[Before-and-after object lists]
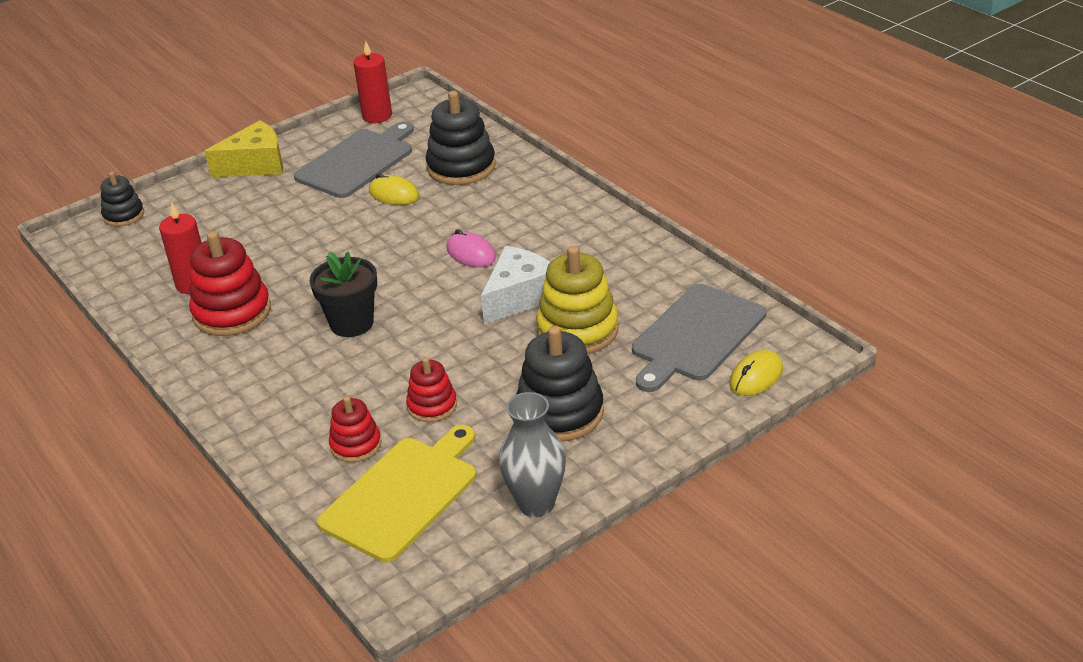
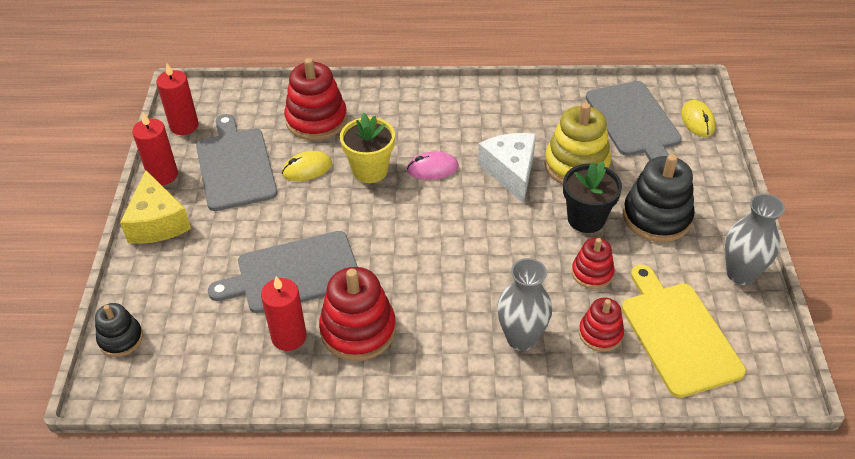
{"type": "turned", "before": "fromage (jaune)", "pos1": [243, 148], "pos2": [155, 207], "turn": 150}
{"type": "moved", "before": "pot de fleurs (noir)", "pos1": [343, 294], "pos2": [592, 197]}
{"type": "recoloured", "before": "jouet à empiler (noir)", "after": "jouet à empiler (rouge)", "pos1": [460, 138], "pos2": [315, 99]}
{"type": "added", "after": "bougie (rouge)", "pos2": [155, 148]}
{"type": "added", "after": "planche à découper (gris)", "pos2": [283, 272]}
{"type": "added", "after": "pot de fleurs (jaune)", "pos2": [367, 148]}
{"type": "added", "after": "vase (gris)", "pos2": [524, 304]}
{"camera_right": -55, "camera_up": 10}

*PROBLEM TO SOLVE*:
The only acceptable answer is a number: how many lines in the data above hold the word "gris".

*ANSWER*:
2